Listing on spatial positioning
===

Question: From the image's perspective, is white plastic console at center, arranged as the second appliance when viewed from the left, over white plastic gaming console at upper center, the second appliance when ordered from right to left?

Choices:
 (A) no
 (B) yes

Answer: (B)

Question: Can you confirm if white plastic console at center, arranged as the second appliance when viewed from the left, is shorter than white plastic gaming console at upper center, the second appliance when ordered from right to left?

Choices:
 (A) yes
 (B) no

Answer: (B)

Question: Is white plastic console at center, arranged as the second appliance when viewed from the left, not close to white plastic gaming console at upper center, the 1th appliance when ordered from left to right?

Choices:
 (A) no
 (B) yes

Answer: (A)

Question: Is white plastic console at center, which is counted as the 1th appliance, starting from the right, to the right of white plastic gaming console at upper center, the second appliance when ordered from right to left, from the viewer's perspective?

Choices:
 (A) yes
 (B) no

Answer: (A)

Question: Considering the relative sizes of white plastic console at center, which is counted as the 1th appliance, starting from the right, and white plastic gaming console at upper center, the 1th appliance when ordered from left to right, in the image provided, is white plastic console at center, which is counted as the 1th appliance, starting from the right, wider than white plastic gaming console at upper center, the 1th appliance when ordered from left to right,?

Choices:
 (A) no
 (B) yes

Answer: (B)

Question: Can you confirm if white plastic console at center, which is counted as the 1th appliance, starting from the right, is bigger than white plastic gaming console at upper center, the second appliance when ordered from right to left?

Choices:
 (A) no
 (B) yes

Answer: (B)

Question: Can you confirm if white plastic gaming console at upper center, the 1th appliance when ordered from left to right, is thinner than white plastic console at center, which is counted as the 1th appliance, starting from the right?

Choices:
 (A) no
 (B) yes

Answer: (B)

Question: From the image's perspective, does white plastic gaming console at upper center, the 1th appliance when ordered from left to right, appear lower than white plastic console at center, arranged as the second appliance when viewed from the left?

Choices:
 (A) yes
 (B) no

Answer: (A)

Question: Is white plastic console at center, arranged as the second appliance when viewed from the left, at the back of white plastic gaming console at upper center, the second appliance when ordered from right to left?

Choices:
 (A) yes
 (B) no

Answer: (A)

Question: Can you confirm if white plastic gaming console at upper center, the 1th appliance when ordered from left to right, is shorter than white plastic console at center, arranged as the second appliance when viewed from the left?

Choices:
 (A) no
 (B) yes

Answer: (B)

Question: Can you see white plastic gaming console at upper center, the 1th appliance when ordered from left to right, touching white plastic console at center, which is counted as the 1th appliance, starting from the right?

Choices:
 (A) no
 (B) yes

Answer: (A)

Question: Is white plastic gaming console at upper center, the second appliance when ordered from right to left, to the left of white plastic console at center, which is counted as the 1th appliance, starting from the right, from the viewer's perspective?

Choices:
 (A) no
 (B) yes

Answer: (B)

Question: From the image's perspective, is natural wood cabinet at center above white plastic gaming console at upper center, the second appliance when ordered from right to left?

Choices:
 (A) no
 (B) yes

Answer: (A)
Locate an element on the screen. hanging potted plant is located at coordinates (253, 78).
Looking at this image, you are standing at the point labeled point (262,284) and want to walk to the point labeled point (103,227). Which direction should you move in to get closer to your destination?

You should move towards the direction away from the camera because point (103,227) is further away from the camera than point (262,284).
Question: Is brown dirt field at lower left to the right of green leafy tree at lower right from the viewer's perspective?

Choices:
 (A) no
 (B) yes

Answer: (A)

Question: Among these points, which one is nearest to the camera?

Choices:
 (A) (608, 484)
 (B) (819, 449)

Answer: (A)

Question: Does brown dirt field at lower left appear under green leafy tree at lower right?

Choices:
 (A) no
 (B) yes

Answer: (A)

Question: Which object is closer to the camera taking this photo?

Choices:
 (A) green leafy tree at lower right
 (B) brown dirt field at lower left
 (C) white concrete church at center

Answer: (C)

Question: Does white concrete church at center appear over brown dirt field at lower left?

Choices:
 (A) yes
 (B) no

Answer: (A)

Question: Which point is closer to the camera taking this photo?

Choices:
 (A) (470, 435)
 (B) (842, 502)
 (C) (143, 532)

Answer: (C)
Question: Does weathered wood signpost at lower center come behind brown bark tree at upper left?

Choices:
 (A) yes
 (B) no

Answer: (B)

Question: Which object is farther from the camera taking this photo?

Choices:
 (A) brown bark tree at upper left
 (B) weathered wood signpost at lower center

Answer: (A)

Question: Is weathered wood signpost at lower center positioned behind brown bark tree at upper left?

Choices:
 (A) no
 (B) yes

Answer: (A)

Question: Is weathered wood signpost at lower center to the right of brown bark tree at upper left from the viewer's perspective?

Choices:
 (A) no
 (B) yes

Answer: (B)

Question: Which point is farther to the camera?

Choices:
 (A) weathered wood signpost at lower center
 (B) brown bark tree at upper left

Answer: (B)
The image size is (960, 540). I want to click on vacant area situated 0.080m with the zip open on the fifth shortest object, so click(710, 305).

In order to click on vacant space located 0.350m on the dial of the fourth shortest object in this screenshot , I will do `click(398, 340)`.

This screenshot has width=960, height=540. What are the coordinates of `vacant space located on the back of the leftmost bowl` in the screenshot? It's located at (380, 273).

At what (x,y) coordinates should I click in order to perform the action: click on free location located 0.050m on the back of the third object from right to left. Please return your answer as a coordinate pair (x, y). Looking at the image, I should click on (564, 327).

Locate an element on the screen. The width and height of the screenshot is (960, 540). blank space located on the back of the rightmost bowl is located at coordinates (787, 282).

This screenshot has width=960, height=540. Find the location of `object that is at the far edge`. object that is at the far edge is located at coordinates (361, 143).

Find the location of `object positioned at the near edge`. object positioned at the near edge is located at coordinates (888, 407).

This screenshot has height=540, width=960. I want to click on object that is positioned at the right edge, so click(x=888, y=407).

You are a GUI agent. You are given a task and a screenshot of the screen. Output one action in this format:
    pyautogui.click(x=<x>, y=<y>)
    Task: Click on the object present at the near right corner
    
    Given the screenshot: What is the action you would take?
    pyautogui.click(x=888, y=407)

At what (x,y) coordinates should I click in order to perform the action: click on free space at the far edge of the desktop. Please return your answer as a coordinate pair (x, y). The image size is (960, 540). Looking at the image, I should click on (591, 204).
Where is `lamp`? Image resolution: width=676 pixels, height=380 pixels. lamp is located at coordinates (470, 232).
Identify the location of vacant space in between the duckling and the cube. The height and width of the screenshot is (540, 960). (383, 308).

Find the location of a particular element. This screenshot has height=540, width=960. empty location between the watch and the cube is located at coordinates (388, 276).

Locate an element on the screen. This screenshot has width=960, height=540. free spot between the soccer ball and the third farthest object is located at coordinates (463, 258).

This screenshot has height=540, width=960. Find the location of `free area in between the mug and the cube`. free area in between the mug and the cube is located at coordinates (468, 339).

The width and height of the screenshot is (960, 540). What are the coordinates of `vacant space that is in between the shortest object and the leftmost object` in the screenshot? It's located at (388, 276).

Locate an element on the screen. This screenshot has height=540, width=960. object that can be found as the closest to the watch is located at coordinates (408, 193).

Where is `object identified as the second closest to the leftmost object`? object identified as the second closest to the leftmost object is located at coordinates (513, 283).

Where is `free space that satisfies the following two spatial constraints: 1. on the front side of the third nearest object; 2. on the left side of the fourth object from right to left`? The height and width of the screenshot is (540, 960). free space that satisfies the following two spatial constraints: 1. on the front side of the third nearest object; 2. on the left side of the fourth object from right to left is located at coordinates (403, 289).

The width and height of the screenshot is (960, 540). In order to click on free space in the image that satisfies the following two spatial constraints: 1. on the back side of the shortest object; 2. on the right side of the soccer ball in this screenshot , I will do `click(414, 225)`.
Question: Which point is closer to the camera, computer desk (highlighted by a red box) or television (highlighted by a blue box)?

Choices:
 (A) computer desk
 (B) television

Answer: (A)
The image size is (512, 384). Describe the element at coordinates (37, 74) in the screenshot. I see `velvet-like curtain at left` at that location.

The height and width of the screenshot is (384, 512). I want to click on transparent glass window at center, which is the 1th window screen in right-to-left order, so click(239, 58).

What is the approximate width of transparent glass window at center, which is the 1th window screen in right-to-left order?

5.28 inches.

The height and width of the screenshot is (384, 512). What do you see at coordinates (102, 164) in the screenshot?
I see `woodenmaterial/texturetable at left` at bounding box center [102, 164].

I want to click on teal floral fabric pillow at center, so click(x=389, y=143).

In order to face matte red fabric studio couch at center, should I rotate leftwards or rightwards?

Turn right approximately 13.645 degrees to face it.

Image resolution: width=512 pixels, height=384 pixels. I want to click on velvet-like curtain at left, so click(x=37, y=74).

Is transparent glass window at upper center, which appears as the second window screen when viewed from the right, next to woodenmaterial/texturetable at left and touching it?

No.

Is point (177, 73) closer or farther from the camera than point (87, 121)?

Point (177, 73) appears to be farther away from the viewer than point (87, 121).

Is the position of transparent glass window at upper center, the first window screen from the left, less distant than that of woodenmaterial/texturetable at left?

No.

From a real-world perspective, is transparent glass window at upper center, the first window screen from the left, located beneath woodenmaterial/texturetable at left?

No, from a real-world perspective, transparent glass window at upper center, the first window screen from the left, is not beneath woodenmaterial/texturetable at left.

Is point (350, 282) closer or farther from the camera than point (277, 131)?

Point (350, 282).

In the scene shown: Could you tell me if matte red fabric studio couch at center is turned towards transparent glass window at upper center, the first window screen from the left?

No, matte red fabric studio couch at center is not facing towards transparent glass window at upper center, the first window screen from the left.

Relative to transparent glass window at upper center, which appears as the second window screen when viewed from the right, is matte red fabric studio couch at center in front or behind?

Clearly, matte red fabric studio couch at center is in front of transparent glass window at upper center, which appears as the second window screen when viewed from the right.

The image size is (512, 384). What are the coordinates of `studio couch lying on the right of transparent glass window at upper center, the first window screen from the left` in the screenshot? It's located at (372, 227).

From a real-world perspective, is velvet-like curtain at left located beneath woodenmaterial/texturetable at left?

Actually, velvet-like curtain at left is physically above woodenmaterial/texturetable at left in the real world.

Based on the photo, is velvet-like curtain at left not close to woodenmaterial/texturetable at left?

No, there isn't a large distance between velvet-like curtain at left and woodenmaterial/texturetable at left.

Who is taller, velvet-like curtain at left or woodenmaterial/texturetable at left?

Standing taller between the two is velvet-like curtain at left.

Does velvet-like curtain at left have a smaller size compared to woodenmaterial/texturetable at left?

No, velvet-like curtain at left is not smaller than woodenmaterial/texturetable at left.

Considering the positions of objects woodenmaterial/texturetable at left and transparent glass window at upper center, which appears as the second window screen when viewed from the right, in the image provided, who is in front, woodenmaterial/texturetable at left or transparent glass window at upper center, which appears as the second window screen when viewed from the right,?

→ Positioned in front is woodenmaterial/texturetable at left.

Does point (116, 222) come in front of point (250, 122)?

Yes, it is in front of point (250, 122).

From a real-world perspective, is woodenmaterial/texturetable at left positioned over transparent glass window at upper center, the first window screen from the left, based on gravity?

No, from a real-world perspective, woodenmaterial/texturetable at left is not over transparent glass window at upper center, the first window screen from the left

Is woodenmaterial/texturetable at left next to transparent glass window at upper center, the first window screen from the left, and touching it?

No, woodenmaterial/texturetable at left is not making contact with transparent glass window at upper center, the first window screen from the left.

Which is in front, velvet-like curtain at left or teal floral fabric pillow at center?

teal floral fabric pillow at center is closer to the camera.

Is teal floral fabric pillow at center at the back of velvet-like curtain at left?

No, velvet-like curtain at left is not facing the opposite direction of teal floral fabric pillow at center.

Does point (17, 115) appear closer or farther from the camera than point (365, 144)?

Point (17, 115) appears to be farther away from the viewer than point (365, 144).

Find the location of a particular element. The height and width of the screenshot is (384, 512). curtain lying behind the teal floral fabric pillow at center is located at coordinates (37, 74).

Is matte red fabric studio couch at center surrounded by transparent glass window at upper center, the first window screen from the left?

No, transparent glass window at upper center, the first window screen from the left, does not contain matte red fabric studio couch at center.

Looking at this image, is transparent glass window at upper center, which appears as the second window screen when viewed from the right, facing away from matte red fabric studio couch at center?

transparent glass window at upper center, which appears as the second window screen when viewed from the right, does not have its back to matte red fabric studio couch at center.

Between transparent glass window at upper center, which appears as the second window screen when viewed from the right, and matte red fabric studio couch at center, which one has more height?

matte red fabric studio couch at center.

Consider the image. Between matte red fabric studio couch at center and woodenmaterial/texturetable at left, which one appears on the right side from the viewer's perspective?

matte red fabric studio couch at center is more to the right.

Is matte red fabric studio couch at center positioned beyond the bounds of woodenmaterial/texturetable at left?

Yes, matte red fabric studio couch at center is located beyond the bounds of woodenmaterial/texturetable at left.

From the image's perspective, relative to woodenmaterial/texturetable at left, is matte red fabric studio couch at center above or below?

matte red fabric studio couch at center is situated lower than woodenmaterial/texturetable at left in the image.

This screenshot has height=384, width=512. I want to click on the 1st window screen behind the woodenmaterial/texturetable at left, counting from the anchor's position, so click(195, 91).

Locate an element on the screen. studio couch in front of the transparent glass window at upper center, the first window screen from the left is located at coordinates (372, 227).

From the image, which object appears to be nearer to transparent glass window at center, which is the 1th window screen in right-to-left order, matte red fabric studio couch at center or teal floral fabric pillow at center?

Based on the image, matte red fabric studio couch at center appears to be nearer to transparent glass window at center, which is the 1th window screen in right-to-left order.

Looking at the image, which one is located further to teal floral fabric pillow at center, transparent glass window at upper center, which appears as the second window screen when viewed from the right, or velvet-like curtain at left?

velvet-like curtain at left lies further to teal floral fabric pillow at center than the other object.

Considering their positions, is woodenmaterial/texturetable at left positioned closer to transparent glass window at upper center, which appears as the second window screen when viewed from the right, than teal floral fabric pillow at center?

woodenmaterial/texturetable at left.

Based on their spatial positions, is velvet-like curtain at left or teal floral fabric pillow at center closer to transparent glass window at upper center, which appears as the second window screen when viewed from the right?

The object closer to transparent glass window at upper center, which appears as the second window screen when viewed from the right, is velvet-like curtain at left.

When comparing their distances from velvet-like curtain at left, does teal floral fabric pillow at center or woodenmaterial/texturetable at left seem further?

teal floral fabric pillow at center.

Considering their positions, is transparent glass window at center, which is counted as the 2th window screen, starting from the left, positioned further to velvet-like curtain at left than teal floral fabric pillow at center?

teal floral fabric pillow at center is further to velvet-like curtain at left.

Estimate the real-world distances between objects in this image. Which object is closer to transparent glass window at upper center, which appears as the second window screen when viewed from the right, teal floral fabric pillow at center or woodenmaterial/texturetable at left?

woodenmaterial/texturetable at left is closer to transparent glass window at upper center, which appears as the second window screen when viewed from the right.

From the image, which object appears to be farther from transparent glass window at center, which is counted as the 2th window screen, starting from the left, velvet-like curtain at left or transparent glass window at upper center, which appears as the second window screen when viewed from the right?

===

● PROBLEM: State how many lines of the listing contain the word "away", giving only the number.

● WRITTEN SOLUTION: 4